** BEGIN **

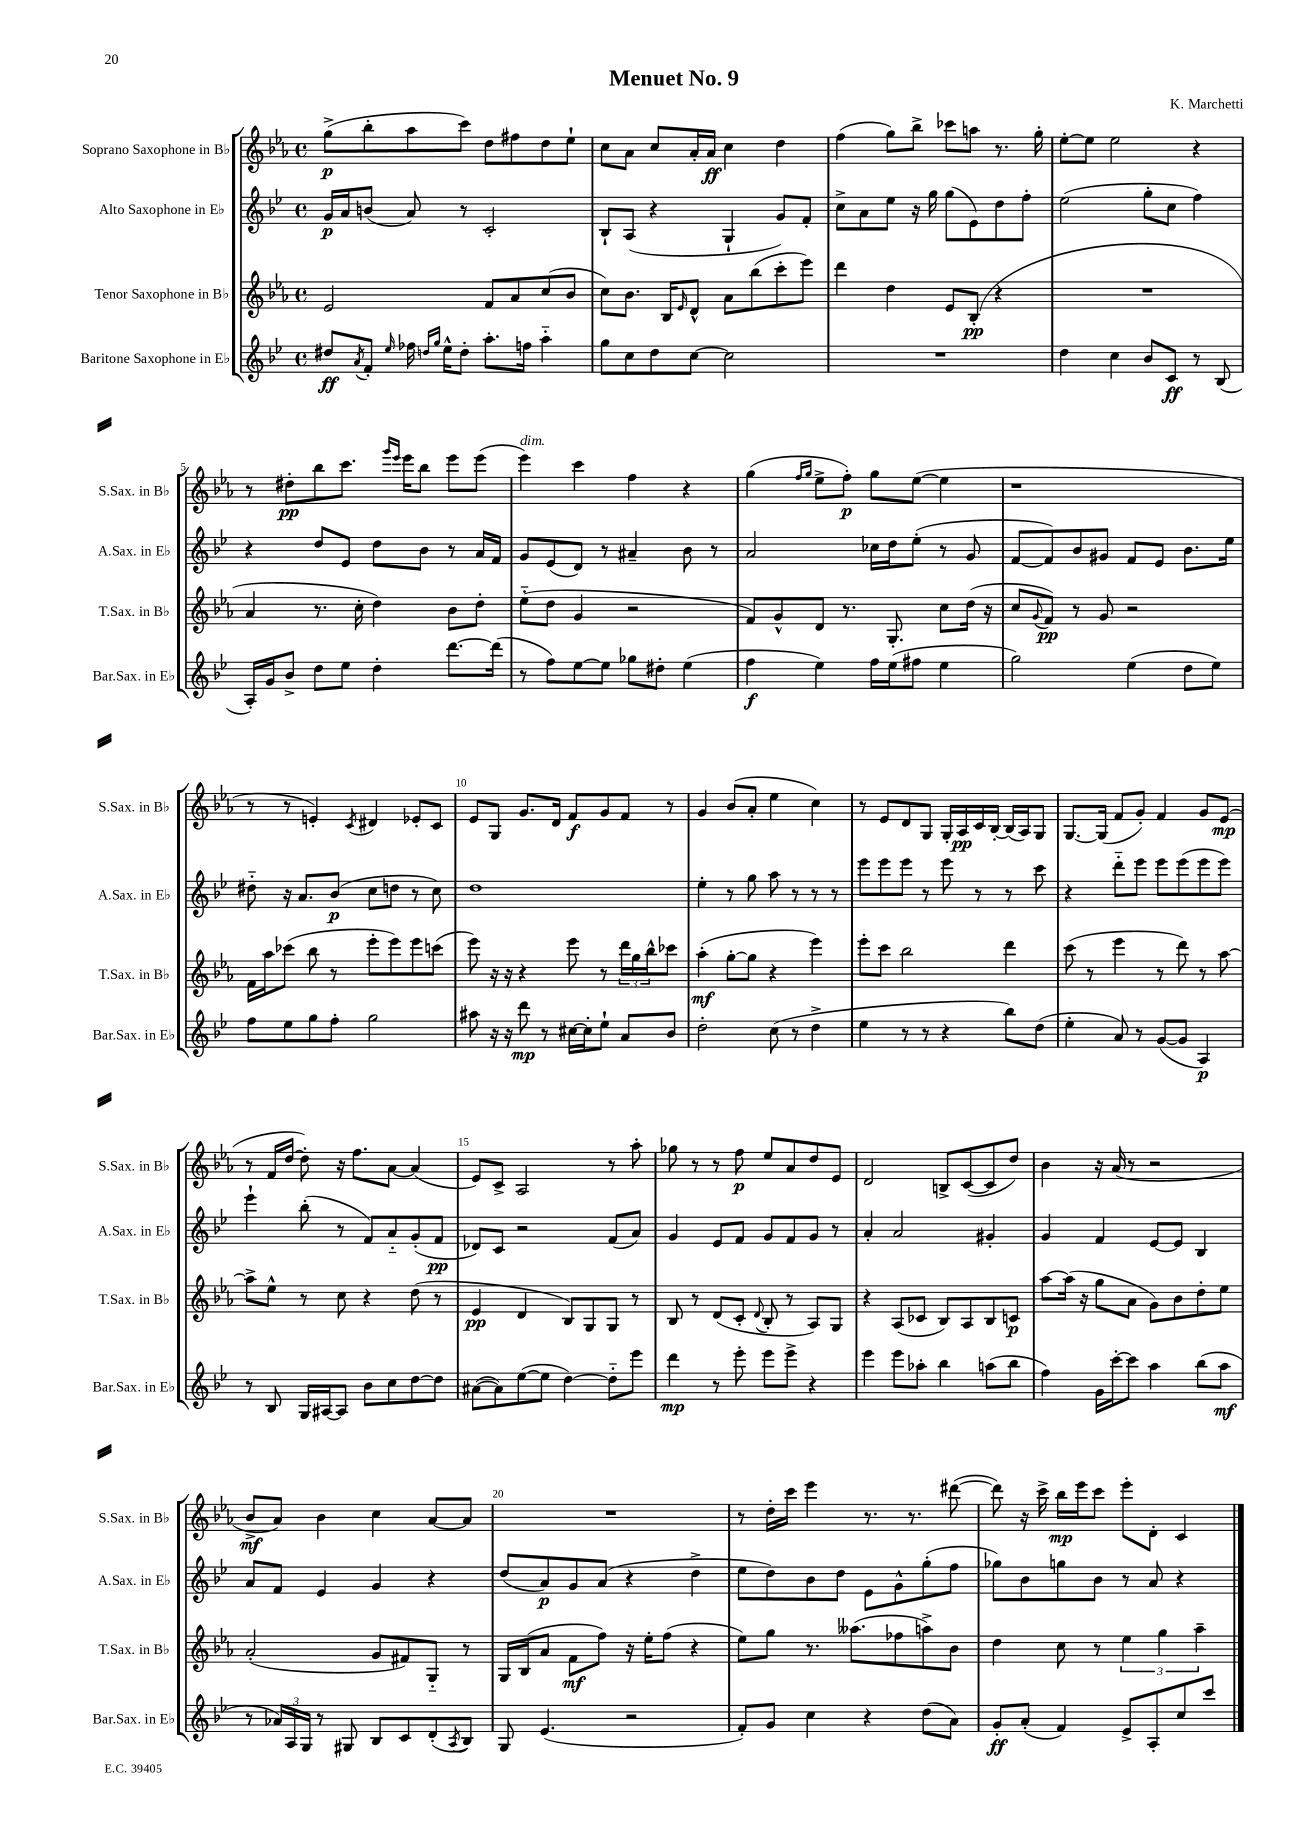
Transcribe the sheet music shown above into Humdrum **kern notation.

**kern	**dynam	**kern	**dynam	**kern	**dynam	**kern	**dynam
*part4	*part4	*part3	*part3	*part2	*part2	*part1	*part1
*staff4	*staff4	*staff3	*staff3	*staff2	*staff2	*staff1	*staff1
*I"Baritone Saxophone in E♭	*	*I"Tenor Saxophone in B♭	*	*I"Alto Saxophone in E♭	*	*I"Soprano Saxophone in B♭	*
*I'Bar.Sax. in E♭	*	*I'T.Sax. in B♭	*	*I'A.Sax. in E♭	*	*I'S.Sax. in B♭	*
*clefG2	*	*clefG2	*	*clefG2	*	*clefG2	*
*k[b-e-]	*	*k[b-e-a-]	*	*k[b-e-]	*	*k[b-e-a-]	*
*M4/4	*	*M4/4	*	*M4/4	*	*M4/4	*
*met(c)	*	*met(c)	*	*met(c)	*	*met(c)	*
=1	=1	=1	=1	=1	=1	=1	=1
8dd#X/L	ff	2e-/	.	16g/LL	p	(8gg^\L	p
.	.	.	.	16a/J	.	.	.
8qa/	.	.	.	.	.	.	.
8f'/J	.	.	.	(8bn/J	.	8bb-'\	.
16qqee-/	.	.	.	.	.	.	.
16ff-X\	.	.	.	8a/)	.	8aa-\	.
16qqddn/LL	.	.	.	.	.	.	.
16qqgg/JJ	.	.	.	.	.	.	.
16ee-^^\KL	.	.	.	.	.	.	.
8dd'\J	.	.	.	8r	.	8ccc\J)	.
8.aa'\L	.	8f/L	.	2c'/	.	8dd\L	.
.	.	8a-/	.	.	.	8ff#X\	.
16ffn\Jk	.	.	.	.	.	.	.
4aa\	.	(8cc/	.	.	.	8dd\	.
.	.	8b-/J	.	.	.	8ee-`\J	.
=2	=2	=2	=2	=2	=2	=2	=2
8gg\L	.	8cc\L)	.	8B-`/L	.	8cc\L	.
8cc\	.	8.b-\J	.	(8A/J	.	8a-\J	.
8dd\	.	.	.	4r	.	8cc/L	.
.	.	16B-/KL	.	.	.	.	.
.	.	16qqe-/	.	.	.	.	.
[8cc\J	.	8d^^/J	.	.	.	16a-'/L	.
.	.	.	.	.	.	16a-/JJ	ff
2cc\]	.	8a-\L	.	4G`/	.	4cc\	.
.	.	(8bb-\	.	.	.	.	.
.	.	8ccc'\	.	8g/L)	.	4dd\	.
.	.	8eee-\J)	.	8f'/J	.	.	.
=3	=3	=3	=3	=3	=3	=3	=3
1r	.	4ddd\	.	8cc^\L	.	(4ff\	.
.	.	.	.	8a\	.	.	.
.	.	4dd\	.	8ee-\J	.	8gg\L)	.
.	.	.	.	16r	.	8bb-^\J	.
.	.	.	.	16gg\	.	.	.
.	.	8e-/L	.	(8gg\L	.	8ccc-X\L	.
.	.	(8B-'/J	pp	8e-\)	.	8aan\J	.
.	.	4r	.	8dd\	.	8.r	.
.	.	.	.	8ff'\J	.	.	.
.	.	.	.	.	.	16gg'\	.
=4	=4	=4	=4	=4	=4	=4	=4
4dd\	.	1r	.	(2ee-\	.	[8ee-'\L	.
.	.	.	.	.	.	8ee-\J]	.
4cc\	.	.	.	.	.	2ee-\	.
8b-/L	.	.	.	8gg'\L	.	.	.
8c/J	ff	.	.	8cc\J	.	.	.
8r	.	.	.	4ff\)	.	4r	.
(8B-/	.	.	.	.	.	.	.
!!LO:LB:g=z
=5	=5	=5	=5	=5	=5	=5	=5
16A'/LL)	.	4a-/	.	4r	.	8r	.
16g/J	.	.	.	.	.	.	.
8b-^/J	.	.	.	.	.	8dd#X'\L	pp
8dd\L	.	8.r	.	8dd/L	.	8bb-\	.
8ee-\J	.	.	.	8e-/J	.	8.ccc\J	.
.	.	16cc'\	.	.	.	.	.
4dd'\	.	4dd\)	.	8dd\L	.	.	.
.	.	.	.	.	.	16qqggg/LL	.
.	.	.	.	.	.	16qqeee-/JJ	.
.	.	.	.	.	.	16eee-\KL	.
.	.	.	.	8b-\J	.	8bb-\J	.
[8.ddd\L	.	8b-\L	.	8r	.	8eee-\L	.
.	.	8dd'\J	.	16a/LL	.	(8eee-\J	.
(16ddd\Jk]	.	.	.	16f/JJ	.	.	.
=6	=6	=6	=6	=6	=6	=6	=6
!	!	!	!	!	!	!LO:TX:a:i:t=dim.	!
8r	.	(8ee-\L	.	8g/L	.	4eee-\)	.
8ff\L)	.	8dd\J	.	(8e-/	.	.	.
[8ee-\	.	4g/	.	8d/J)	.	4ccc\	.
8ee-\J]	.	.	.	8r	.	.	.
8gg-X\L	.	2r	.	4a#X~/	.	4ff\	.
8dd#X'\J	.	.	.	.	.	.	.
(4ee-\	.	.	.	8b-\	.	4r	.
.	.	.	.	8r	.	.	.
=7	=7	=7	=7	=7	=7	=7	=7
4ff\	f	8f/L)	.	2a/	.	(4gg\	.
.	.	8g^^/	.	.	.	.	.
.	.	.	.	.	.	16qqff/LL	.
.	.	.	.	.	.	16qqgg/JJ	.
4ee-\)	.	8d/J	.	.	.	8ee-^\L	.
.	.	8.r	.	.	.	8ff'\J)	p
16ff\LL	.	.	.	16cc-X\LL	.	8gg\L	.
(16ee-\J	.	8.G'/	.	16dd\J	.	.	.
8ff#X\J	.	.	.	(8ee-'\J	.	([8ee-\J	.
4ee-\	.	8cc\L	.	8r	.	4ee-\]	.
.	.	(16dd\Jk	.	8g/	.	.	.
.	.	16r	.	.	.	.	.
=8	=8	=8	=8	=8	=8	=8	=8
2gg\)	.	8cc/L	.	[8f/L	.	1r	.
.	.	8qqg/	.	.	.	.	.
.	.	8f/J)	pp	8f/])	.	.	.
.	.	8r	.	8b-/	.	.	.
.	.	8g/	.	8g#X/J	.	.	.
(4ee-\	.	2r	.	8f/L	.	.	.
.	.	.	.	8e-/J	.	.	.
8dd\L	.	.	.	8.b-\L	.	.	.
8ee-\J)	.	.	.	.	.	.	.
.	.	.	.	16ee-\Jk	.	.	.
!!LO:LB:g=z
=9	=9	=9	=9	=9	=9	=9	=9
8ff\L	.	16f\LL	.	8dd#X\	.	8r	.
.	.	16aa-\J	.	.	.	.	.
8ee-\	.	(8ccc-X\J	.	16r	.	8r	.
.	.	.	.	8.a/L	.	.	.
8gg\	.	8bb-\	.	.	.	4en'/)	.
8ff'\J	.	8r	.	(8b-/J	p	.	.
.	.	.	.	.	.	8qc/	.
2gg\	.	8eee-'\L	.	8cc\L	.	4d#X/	.
.	.	8eee-\)	.	8ddn\J	.	.	.
.	.	8eee-\	.	8r	.	8e-X'/L	.
.	.	(8cccn\J	.	8cc\)	.	8c/J	.
=10	=10	=10	=10	=10	=10	=10	=10
8aa#X\	.	8eee-\)	.	1dd	.	8e-/L	.
16r	.	16r	.	.	.	8G/J	.
16r	.	16r	.	.	.	.	.
8ddd\	mp	4r	.	.	.	8.g/L	.
8r	.	.	.	.	.	.	.
.	.	.	.	.	.	16d/Jk	.
[16cc#X\LL	.	8eee-\	.	.	.	8f/L	f
16cc#'\J]	.	.	.	.	.	.	.
8ee-`\J	.	8r	.	.	.	8g/	.
8a/L	.	24ddd\LL	.	.	.	8f/J	.
.	.	24gg\	.	.	.	.	.
.	.	24bb-^^\J	.	.	.	.	.
8b-/J	.	8ccc-X\J	.	.	.	8r	.
=11	=11	=11	=11	=11	=11	=11	=11
2dd'\	.	(4aa-'\	mf	4ee-'\	.	4g/	.
.	.	[8gg'\L	.	8r	.	(8b-/L	.
.	.	8gg\J]	.	8gg\	.	8a-'/J	.
(8cc\	.	4r	.	8aa\	.	4ee-\	.
8r	.	.	.	8r	.	.	.
4dd^\	.	4eee-\)	.	8r	.	4cc\)	.
.	.	.	.	8r	.	.	.
=12	=12	=12	=12	=12	=12	=12	=12
4ee-\	.	8eee-'\L	.	8eee-\L	.	8r	.
.	.	8ccc\J	.	8eee-\	.	8e-/L	.
8r	.	2bb-\	.	8eee-\J	.	8d/	.
8r	.	.	.	8r	.	8G/J	.
4r	.	.	.	8eee-\	.	16G'/LL	.
.	.	.	.	.	.	16A-/	pp
.	.	.	.	8r	.	16c/	.
.	.	.	.	.	.	[16B-'/JJ	.
8bb-\L)	.	4ddd\	.	8r	.	(16B-/LL]	.
.	.	.	.	.	.	16A-/J)	.
(8dd\J	.	.	.	8ccc\	.	8G/J	.
=13	=13	=13	=13	=13	=13	=13	=13
4ee-'\	.	(8ccc\	.	4r	.	[8.G/L	.
.	.	8r	.	.	.	.	.
.	.	.	.	.	.	(16G/Jk]	.
8a/)	.	4eee-\	.	8ddd\L	.	8f/L	.
8r	.	.	.	8eee-\J	.	8g'/J)	.
([8g/L	.	8r	.	8eee-\L	.	4f/	.
8g/J]	.	8ddd\)	.	(8eee-\	.	.	.
4A/)	p	8r	.	8eee-\	.	8g/L	.
.	.	[8aa-\	.	8eee-\J)	.	(8e-/J	mp
!!LO:LB:g=z
=14	=14	=14	=14	=14	=14	=14	=14
8r	.	8aa-^\L]	.	4eee-`\	.	8r	.
8B-/	.	8ee-^^\J	.	.	.	16f/LL	.
.	.	.	.	.	.	[16dd/JJ	.
16G/LL	.	8r	.	(8bb-'\	.	8dd'\])	.
[16A#X/J	.	.	.	.	.	.	.
8A#/J]	.	8cc\	.	8r	.	16r	.
.	.	.	.	.	.	8.ff\L	.
8b-\L	.	4r	.	8f/L)	.	.	.
8cc\	.	.	.	8a/	.	[8a-\J	.
[8dd\	.	(8dd\	.	(8g'/	.	(4a-/]	.
8dd\J]	.	8r	.	8f/J	pp	.	.
=15	=15	=15	=15	=15	=15	=15	=15
([8a#X\L	.	4e-/	pp	8d-X/L)	.	8e-/L)	.
8a#\])	.	.	.	8c/J	.	8c^/J	.
([8ee-\	.	4d/	.	2r	.	2A-/	.
8ee-\J]	.	.	.	.	.	.	.
[4dd\)	.	8B-/L)	.	.	.	.	.
.	.	8G/	.	.	.	.	.
8dd\L]	.	8G/J	.	(8f/L	.	8r	.
8eee-\J	.	8r	.	8a/J)	.	8aa-'\	.
=16	=16	=16	=16	=16	=16	=16	=16
4ddd\	mp	8B-/	.	4g/	.	8gg-X\	.
.	.	8r	.	.	.	8r	.
8r	.	(8d/L	.	8e-/L	.	8r	.
8eee-'\	.	8c'/J	.	8f/J	.	8ff\	p
.	.	8qqd/	.	.	.	.	.
8eee-\L	.	8B-'/	.	8g/L	.	8ee-/L	.
8eee-^\J	.	8r	.	8f/	.	8a-/	.
4r	.	8A-/L)	.	8g/J	.	8dd/	.
.	.	8G/J	.	8r	.	8e-/J	.
=17	=17	=17	=17	=17	=17	=17	=17
4eee-\	.	4r	.	4a'/	.	2d/	.
8eee-\L	.	(8A-/L	.	2a/	.	.	.
8aa-X'\J	.	8c-X/J	.	.	.	.	.
4bb-\	.	8B-/L)	.	.	.	8Bn^/L	.
.	.	8A-/	.	.	.	([8c/	.
(8aan\L	.	8B-/	.	4g#X'/	.	8c/]	.
8bb-\J	.	8cn/J	p	.	.	8dd/J)	.
=18	=18	=18	=18	=18	=18	=18	=18
4ff\)	.	[8aa-\L	.	4g/	.	4b-\	.
.	.	(16aa-\Jk]	.	.	.	.	.
.	.	16r	.	.	.	.	.
16g\LL	.	8gg\L	.	4f/	.	16r	.
[16ccc'\J	.	.	.	.	.	(16a-/	.
8ccc\J]	.	8a-\J	.	.	.	8r	.
4aa\	.	8g\L)	.	[8e-/L	.	2r	.
.	.	8b-\	.	8e-/J]	.	.	.
(8bb-\L	.	8dd'\	.	4B-/	.	.	.
8aa\J	mf	8ee-\J	.	.	.	.	.
!!LO:LB:g=z
=19	=19	=19	=19	=19	=19	=19	=19
8r	.	(2a-'/	.	8a/L	.	8b-^/L	mf
24a-X/LL)	.	.	.	8f/J	.	8a-/J)	.
24A/	.	.	.	.	.	.	.
24G/JJ	.	.	.	.	.	.	.
8r	.	.	.	4e-/	.	4b-\	.
8G#X/	.	.	.	.	.	.	.
8B-/L	.	8g/L	.	4g/	.	4cc\	.
8c/	.	8f#X/)	.	.	.	.	.
(8d'/	.	8G/J	.	4r	.	[8a-/L	.
8qA/	.	.	.	.	.	.	.
8B-/J)	.	8r	.	.	.	8a-/J]	.
=20	=20	=20	=20	=20	=20	=20	=20
8G/	.	16G/LL	.	(8dd/L	.	1r	.
.	.	(16B-/J	.	.	.	.	.
(4.e-/	.	8a-/J	.	8a/)	p	.	.
.	.	8f\L	mf	8g/	.	.	.
.	.	8ff\J)	.	(8a/J	.	.	.
2r	.	16r	.	4r	.	.	.
.	.	16ee-'\KL	.	.	.	.	.
.	.	(8ff\J	.	.	.	.	.
.	.	4r	.	4dd^\	.	.	.
=21	=21	=21	=21	=21	=21	=21	=21
8f'/L)	.	8ee-\L)	.	8ee-\L	.	8r	.
8g/J	.	8gg\J	.	8dd\)	.	16dd'\LL	.
.	.	.	.	.	.	16ccc\JJ	.
4cc\	.	8.r	.	8b-\	.	4eee-\	.
.	.	.	.	8dd\J	.	.	.
.	.	(8.aa--X\L	.	.	.	.	.
4r	.	.	.	8e-\L	.	8.r	.
.	.	8ff-X\	.	8g^^\	.	.	.
.	.	.	.	.	.	8.r	.
(8dd\L	.	8aan^\)	.	(8gg'\	.	.	.
8a\J)	.	8b-\J	.	8ff\J	.	([8ddd#X\	.
=22	=22	=22	=22	=22	=22	=22	=22
8g'/L	ff	4dd\	.	8gg-X\L)	.	8ddd#\])	.
(8a'/J	.	.	.	8b-\	.	16r	.
.	.	.	.	.	.	16ccc^\	.
4f/)	.	8cc\	.	8ggn\	.	16bb-\LL	mp
.	.	.	.	.	.	16eee-\J	.
.	.	8r	.	8b-\J	.	8ccc\J	.
8e-^/L	.	6ee-\	.	8r	.	8eee-'\L	.
8A'/	.	.	.	8a/	.	8d'\J	.
.	.	6gg\	.	.	.	.	.
8cc/	.	.	.	4r	.	4c/	.
.	.	6aa-~\	.	.	.	.	.
8ccc/J	.	.	.	.	.	.	.
==	==	==	==	==	==	==	==
*-	*-	*-	*-	*-	*-	*-	*-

** END **

# Aim of the task
List each line of the listing above that contains the string "kern". Treat uppercase and lowercase letters as different.

# Result
Transcribe the sheet music shown above into Humdrum **kern notation.
**kern	**dynam	**kern	**dynam	**kern	**dynam	**kern	**dynam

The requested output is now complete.